## ACTIVITY
Repeat exactly, and only, the lines below starting at the line that contains "KEYS3 pin K1: D6 -> TX" and ending at the line that contains "SD3 pin CS: D0 -> RX", inclusive of both.

[Records excerpted from a collection]
____
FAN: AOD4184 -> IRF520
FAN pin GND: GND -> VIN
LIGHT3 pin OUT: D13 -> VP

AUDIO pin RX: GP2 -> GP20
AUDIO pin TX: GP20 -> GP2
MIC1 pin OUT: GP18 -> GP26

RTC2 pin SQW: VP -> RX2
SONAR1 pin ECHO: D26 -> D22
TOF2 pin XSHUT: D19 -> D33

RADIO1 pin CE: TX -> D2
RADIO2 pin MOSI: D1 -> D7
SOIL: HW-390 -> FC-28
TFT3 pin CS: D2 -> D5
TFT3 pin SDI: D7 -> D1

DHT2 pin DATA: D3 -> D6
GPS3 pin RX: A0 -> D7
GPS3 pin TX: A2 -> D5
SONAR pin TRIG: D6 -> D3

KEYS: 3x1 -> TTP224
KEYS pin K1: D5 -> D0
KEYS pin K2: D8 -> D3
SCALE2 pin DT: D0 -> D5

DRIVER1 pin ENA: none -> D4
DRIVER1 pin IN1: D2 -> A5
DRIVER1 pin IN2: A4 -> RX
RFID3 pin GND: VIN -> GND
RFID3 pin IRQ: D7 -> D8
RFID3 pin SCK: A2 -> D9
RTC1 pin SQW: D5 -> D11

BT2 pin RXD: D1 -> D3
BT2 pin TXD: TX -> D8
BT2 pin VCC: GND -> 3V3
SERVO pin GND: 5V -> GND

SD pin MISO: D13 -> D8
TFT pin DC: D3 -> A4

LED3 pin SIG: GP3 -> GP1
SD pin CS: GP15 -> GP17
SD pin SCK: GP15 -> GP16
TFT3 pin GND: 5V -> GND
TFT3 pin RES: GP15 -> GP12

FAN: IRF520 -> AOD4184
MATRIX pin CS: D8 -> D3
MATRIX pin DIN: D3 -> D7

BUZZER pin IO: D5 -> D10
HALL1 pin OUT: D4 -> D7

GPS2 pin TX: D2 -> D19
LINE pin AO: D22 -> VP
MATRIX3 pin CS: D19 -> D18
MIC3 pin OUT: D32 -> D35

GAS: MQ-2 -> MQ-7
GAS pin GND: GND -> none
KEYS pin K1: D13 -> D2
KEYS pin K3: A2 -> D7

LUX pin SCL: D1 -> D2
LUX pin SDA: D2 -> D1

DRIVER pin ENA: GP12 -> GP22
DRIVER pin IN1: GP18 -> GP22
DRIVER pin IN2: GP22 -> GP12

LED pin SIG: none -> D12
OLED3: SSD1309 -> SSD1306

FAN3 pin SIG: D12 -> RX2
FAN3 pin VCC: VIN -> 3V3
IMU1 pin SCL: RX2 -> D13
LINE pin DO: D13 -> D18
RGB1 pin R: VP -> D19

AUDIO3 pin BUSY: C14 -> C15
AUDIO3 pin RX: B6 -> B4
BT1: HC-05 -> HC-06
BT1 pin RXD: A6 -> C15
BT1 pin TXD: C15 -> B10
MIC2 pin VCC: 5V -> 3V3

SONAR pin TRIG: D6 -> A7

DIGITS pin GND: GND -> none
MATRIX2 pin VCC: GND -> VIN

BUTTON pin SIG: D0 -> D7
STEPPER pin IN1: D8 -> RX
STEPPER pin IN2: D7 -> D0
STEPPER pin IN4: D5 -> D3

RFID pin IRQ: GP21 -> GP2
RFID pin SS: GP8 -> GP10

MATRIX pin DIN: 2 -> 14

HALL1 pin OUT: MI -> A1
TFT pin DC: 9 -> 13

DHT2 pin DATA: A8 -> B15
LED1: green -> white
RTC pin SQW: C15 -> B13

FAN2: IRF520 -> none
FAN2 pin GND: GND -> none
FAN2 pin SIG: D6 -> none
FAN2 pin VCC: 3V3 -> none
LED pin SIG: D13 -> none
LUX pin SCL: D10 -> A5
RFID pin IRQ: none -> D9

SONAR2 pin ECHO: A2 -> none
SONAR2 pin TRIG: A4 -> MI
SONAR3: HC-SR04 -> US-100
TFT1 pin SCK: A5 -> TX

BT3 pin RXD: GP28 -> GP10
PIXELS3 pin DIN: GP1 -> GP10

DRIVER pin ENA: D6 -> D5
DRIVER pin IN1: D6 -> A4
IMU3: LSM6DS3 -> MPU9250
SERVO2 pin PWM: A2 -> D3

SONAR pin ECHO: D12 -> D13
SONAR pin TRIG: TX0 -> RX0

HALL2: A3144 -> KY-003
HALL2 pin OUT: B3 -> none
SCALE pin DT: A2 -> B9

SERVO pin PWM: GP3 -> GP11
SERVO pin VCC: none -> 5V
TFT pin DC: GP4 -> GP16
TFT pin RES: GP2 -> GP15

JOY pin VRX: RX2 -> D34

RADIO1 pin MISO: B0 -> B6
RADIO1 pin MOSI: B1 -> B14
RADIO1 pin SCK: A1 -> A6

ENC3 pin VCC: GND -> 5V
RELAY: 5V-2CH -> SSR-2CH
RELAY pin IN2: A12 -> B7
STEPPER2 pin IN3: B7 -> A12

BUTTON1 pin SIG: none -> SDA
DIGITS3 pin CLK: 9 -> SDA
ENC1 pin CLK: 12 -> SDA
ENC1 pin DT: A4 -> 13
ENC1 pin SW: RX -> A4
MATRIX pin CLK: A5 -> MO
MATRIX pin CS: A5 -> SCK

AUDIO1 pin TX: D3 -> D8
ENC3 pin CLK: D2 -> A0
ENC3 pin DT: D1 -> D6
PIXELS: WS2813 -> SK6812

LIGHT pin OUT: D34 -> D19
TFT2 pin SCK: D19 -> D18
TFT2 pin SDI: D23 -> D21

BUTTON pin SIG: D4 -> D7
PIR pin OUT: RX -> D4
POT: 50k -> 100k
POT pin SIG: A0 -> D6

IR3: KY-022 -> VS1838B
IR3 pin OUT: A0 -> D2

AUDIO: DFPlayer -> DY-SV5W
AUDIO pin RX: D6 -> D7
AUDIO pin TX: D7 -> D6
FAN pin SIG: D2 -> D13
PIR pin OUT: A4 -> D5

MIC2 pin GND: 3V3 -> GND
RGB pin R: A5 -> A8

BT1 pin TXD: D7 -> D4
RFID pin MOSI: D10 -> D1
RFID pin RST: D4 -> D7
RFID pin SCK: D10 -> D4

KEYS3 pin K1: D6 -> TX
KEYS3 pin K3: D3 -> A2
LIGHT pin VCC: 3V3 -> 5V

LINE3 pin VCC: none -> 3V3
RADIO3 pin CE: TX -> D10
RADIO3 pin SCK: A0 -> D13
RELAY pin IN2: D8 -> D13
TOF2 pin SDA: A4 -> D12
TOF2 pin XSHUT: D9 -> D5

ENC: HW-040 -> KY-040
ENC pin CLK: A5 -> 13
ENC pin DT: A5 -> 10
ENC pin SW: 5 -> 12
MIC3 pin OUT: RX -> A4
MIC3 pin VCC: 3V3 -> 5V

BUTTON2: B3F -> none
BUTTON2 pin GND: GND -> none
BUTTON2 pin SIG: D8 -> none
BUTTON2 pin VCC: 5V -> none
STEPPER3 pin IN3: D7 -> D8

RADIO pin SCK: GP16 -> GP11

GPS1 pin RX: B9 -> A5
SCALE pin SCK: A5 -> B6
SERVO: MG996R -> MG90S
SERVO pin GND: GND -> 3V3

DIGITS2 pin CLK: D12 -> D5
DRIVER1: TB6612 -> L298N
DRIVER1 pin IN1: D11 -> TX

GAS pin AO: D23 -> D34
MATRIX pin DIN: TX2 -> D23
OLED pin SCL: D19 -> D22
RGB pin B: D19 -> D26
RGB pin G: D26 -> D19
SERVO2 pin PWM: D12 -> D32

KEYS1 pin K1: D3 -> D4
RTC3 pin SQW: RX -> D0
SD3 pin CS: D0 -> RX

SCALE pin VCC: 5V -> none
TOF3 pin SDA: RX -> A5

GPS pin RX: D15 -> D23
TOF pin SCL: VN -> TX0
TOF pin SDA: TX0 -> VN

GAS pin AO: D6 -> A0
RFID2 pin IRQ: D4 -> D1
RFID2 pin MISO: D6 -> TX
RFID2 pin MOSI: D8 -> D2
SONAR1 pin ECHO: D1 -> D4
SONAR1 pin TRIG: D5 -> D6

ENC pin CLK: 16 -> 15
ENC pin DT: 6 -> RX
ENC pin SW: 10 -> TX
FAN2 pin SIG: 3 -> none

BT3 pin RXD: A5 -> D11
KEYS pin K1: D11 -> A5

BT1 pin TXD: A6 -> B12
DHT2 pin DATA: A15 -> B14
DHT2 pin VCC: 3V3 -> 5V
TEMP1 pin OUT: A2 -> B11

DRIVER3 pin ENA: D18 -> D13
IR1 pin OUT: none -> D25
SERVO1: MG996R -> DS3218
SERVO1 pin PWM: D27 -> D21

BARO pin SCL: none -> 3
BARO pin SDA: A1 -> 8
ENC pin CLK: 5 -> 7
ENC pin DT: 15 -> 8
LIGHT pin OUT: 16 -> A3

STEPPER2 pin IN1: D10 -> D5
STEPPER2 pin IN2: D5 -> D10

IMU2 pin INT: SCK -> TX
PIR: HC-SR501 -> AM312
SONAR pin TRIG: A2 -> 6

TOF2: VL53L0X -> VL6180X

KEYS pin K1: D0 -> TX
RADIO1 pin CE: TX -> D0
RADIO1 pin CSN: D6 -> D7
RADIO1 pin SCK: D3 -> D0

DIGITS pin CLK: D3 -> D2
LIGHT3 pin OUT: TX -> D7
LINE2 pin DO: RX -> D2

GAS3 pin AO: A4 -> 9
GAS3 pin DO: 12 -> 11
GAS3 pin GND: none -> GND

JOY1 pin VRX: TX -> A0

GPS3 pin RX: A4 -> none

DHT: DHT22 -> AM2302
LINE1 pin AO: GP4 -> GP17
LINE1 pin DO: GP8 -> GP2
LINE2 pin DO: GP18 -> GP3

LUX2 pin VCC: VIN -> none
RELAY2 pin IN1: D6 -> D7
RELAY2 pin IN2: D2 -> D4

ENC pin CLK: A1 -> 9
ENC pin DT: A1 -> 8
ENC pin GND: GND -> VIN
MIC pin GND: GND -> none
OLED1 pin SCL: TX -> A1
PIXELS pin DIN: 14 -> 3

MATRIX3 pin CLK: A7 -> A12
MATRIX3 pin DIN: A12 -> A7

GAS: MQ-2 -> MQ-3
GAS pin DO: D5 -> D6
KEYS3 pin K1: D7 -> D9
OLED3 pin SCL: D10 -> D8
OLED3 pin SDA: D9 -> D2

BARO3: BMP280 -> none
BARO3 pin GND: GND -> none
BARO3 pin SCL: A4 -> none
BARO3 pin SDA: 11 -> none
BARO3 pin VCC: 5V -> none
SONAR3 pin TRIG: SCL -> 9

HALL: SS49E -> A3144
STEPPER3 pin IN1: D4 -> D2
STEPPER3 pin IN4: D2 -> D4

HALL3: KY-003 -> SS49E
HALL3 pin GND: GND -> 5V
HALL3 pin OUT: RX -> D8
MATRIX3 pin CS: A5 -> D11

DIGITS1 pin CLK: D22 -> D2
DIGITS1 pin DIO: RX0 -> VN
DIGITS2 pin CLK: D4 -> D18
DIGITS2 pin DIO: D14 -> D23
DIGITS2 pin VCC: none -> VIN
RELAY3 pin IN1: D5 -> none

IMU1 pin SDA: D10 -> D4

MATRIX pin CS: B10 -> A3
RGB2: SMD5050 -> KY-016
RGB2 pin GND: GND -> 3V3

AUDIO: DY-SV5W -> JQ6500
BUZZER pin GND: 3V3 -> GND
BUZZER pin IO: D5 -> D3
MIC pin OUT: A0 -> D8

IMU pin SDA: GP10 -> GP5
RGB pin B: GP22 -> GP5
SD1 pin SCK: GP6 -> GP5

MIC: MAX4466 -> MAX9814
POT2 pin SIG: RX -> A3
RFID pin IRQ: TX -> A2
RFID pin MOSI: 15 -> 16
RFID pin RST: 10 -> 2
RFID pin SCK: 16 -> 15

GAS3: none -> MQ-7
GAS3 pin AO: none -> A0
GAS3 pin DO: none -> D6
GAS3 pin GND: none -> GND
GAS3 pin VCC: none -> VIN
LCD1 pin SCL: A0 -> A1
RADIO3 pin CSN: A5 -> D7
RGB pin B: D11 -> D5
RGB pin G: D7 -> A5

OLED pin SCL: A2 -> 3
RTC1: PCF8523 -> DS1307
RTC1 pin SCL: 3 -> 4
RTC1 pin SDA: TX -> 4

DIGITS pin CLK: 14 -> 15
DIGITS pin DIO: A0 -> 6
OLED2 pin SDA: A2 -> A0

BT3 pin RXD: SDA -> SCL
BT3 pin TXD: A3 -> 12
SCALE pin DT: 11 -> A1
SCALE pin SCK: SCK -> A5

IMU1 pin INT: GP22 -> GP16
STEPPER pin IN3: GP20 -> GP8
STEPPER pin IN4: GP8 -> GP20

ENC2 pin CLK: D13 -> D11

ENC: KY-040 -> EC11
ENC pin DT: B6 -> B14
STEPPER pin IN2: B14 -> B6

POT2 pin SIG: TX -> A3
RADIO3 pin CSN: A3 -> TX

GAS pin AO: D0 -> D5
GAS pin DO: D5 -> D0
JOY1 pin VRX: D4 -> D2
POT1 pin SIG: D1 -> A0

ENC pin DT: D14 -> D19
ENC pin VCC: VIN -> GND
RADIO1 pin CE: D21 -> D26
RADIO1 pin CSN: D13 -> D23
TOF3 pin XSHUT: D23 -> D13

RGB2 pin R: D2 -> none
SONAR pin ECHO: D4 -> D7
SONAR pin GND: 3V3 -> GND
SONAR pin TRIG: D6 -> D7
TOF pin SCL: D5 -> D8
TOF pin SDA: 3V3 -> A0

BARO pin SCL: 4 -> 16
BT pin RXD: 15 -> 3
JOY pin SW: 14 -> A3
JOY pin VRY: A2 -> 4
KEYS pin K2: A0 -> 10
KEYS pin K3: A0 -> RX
____
## ANSWER TO THIS EXERCISE
KEYS3 pin K1: D6 -> TX
KEYS3 pin K3: D3 -> A2
LIGHT pin VCC: 3V3 -> 5V

LINE3 pin VCC: none -> 3V3
RADIO3 pin CE: TX -> D10
RADIO3 pin SCK: A0 -> D13
RELAY pin IN2: D8 -> D13
TOF2 pin SDA: A4 -> D12
TOF2 pin XSHUT: D9 -> D5

ENC: HW-040 -> KY-040
ENC pin CLK: A5 -> 13
ENC pin DT: A5 -> 10
ENC pin SW: 5 -> 12
MIC3 pin OUT: RX -> A4
MIC3 pin VCC: 3V3 -> 5V

BUTTON2: B3F -> none
BUTTON2 pin GND: GND -> none
BUTTON2 pin SIG: D8 -> none
BUTTON2 pin VCC: 5V -> none
STEPPER3 pin IN3: D7 -> D8

RADIO pin SCK: GP16 -> GP11

GPS1 pin RX: B9 -> A5
SCALE pin SCK: A5 -> B6
SERVO: MG996R -> MG90S
SERVO pin GND: GND -> 3V3

DIGITS2 pin CLK: D12 -> D5
DRIVER1: TB6612 -> L298N
DRIVER1 pin IN1: D11 -> TX

GAS pin AO: D23 -> D34
MATRIX pin DIN: TX2 -> D23
OLED pin SCL: D19 -> D22
RGB pin B: D19 -> D26
RGB pin G: D26 -> D19
SERVO2 pin PWM: D12 -> D32

KEYS1 pin K1: D3 -> D4
RTC3 pin SQW: RX -> D0
SD3 pin CS: D0 -> RX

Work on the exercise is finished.